**ACTION ITEM:**
Everything from the line with "gone: BrownBook 178 122 306 214" to the end of the data below must be returned exactly as it is, and nothing besides.

**SOURCE MATERIAL:**
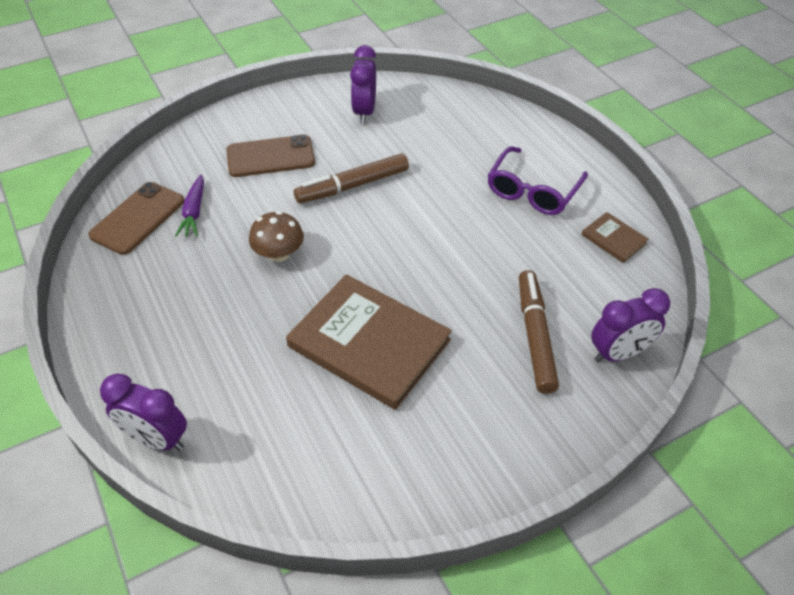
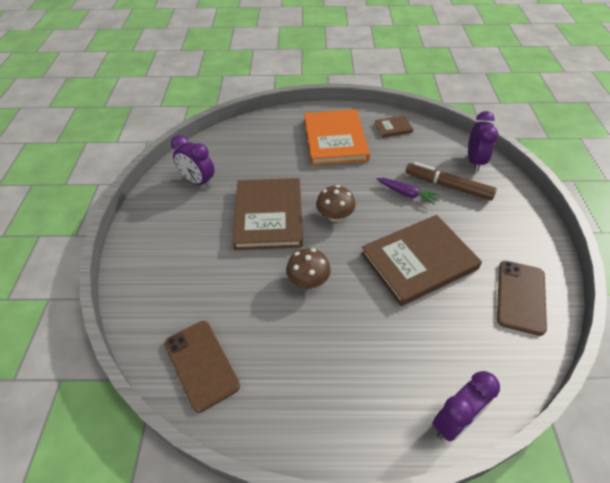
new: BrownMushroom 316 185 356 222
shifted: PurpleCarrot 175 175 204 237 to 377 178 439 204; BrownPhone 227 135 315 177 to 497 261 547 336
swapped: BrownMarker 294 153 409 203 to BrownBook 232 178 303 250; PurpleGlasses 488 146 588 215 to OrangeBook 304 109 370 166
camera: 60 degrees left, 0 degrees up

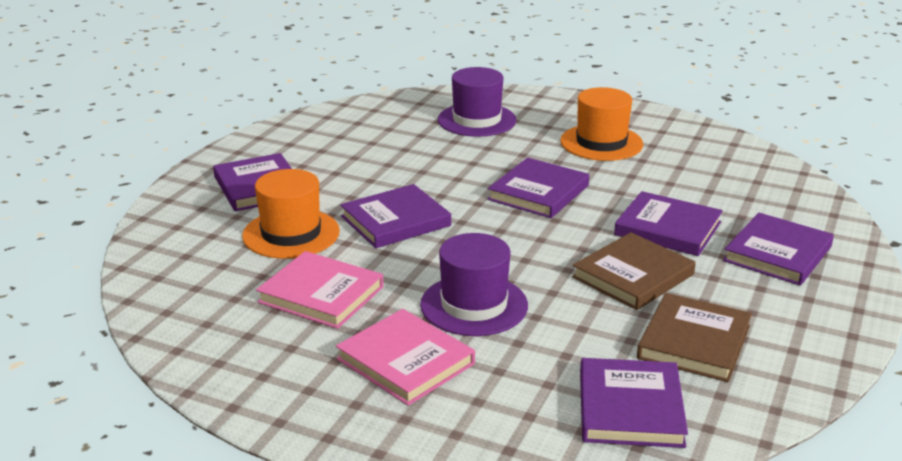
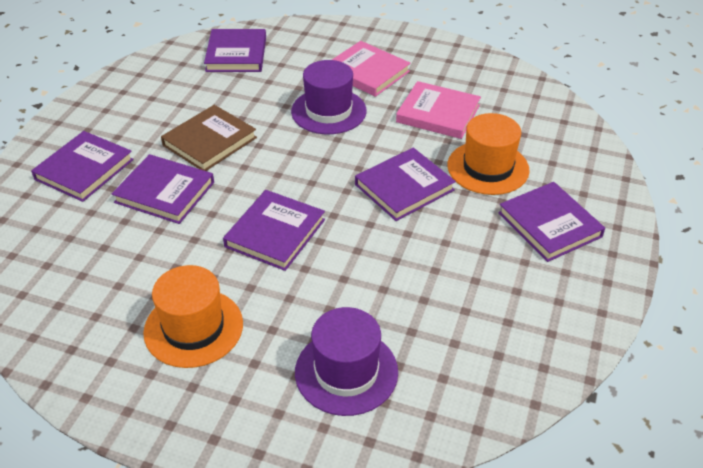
gone: BrownBook 637 293 752 382
camera: 175 degrees right, 15 degrees up

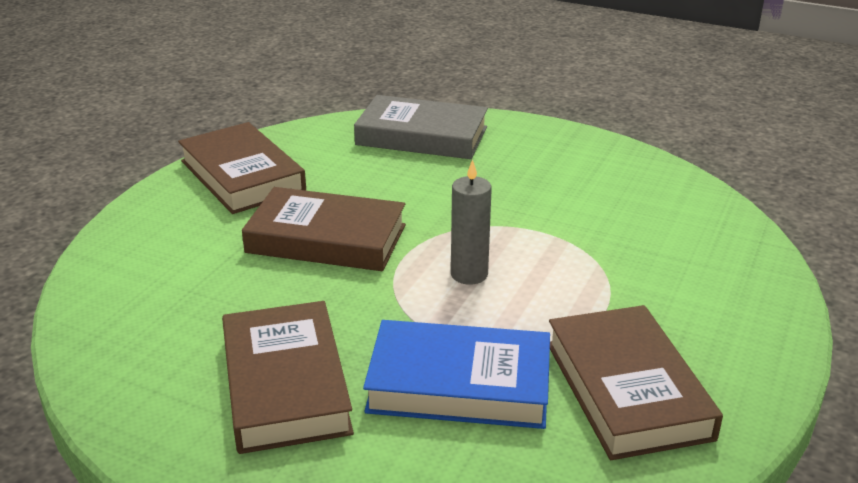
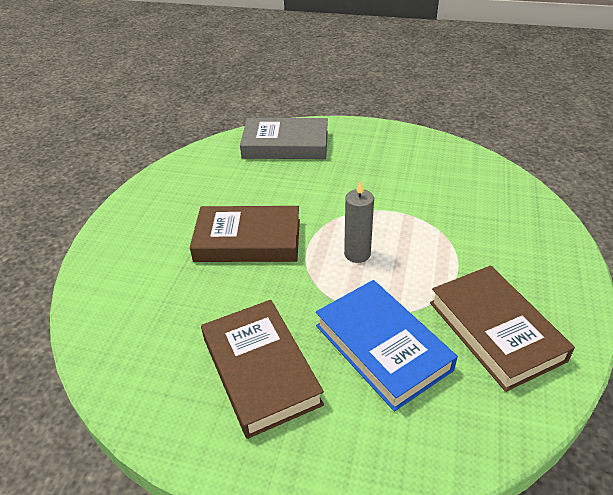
gone: BrownBook 178 122 306 214
rotated: BlueBook 363 320 550 429 = 316 280 458 411 60 degrees clockwise
camera: 10 degrees left, 10 degrees up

**EXERCISE ANSWER:**
gone: BrownBook 178 122 306 214
rotated: BlueBook 363 320 550 429 = 316 280 458 411 60 degrees clockwise
camera: 10 degrees left, 10 degrees up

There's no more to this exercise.